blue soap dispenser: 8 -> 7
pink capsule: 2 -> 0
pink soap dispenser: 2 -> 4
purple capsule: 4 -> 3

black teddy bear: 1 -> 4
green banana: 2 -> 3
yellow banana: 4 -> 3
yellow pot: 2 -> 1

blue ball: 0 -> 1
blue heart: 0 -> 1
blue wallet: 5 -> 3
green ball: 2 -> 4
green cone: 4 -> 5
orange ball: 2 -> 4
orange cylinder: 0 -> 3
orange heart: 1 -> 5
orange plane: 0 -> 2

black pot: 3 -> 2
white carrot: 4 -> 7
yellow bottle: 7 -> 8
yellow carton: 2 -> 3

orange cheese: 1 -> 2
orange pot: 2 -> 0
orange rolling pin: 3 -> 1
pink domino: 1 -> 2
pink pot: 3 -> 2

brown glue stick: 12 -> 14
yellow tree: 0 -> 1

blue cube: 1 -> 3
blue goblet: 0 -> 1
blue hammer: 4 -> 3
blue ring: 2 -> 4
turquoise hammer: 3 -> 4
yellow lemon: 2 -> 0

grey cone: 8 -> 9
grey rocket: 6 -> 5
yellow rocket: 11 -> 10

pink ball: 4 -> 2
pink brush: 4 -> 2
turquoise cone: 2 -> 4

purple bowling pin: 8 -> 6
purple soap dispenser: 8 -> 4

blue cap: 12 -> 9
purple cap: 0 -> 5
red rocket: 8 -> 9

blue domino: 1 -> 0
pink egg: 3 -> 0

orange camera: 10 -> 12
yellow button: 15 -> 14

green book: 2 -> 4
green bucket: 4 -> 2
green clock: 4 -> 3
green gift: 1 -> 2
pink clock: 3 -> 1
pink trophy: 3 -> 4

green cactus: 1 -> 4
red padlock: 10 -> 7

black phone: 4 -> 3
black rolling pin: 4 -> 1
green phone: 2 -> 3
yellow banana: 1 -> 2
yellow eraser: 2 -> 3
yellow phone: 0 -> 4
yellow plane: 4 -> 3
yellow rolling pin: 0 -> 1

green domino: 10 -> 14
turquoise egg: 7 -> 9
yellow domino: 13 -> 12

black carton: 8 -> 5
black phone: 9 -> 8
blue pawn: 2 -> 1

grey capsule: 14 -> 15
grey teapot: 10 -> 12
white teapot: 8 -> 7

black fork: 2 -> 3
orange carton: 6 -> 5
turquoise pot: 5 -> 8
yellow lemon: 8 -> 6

++++++++++

Problem to work on:
From the first line of the listing above through the line that contains "turquoise egg: 7 -> 9", set down each line without alteration, and nothing else.

Written solution:
blue soap dispenser: 8 -> 7
pink capsule: 2 -> 0
pink soap dispenser: 2 -> 4
purple capsule: 4 -> 3

black teddy bear: 1 -> 4
green banana: 2 -> 3
yellow banana: 4 -> 3
yellow pot: 2 -> 1

blue ball: 0 -> 1
blue heart: 0 -> 1
blue wallet: 5 -> 3
green ball: 2 -> 4
green cone: 4 -> 5
orange ball: 2 -> 4
orange cylinder: 0 -> 3
orange heart: 1 -> 5
orange plane: 0 -> 2

black pot: 3 -> 2
white carrot: 4 -> 7
yellow bottle: 7 -> 8
yellow carton: 2 -> 3

orange cheese: 1 -> 2
orange pot: 2 -> 0
orange rolling pin: 3 -> 1
pink domino: 1 -> 2
pink pot: 3 -> 2

brown glue stick: 12 -> 14
yellow tree: 0 -> 1

blue cube: 1 -> 3
blue goblet: 0 -> 1
blue hammer: 4 -> 3
blue ring: 2 -> 4
turquoise hammer: 3 -> 4
yellow lemon: 2 -> 0

grey cone: 8 -> 9
grey rocket: 6 -> 5
yellow rocket: 11 -> 10

pink ball: 4 -> 2
pink brush: 4 -> 2
turquoise cone: 2 -> 4

purple bowling pin: 8 -> 6
purple soap dispenser: 8 -> 4

blue cap: 12 -> 9
purple cap: 0 -> 5
red rocket: 8 -> 9

blue domino: 1 -> 0
pink egg: 3 -> 0

orange camera: 10 -> 12
yellow button: 15 -> 14

green book: 2 -> 4
green bucket: 4 -> 2
green clock: 4 -> 3
green gift: 1 -> 2
pink clock: 3 -> 1
pink trophy: 3 -> 4

green cactus: 1 -> 4
red padlock: 10 -> 7

black phone: 4 -> 3
black rolling pin: 4 -> 1
green phone: 2 -> 3
yellow banana: 1 -> 2
yellow eraser: 2 -> 3
yellow phone: 0 -> 4
yellow plane: 4 -> 3
yellow rolling pin: 0 -> 1

green domino: 10 -> 14
turquoise egg: 7 -> 9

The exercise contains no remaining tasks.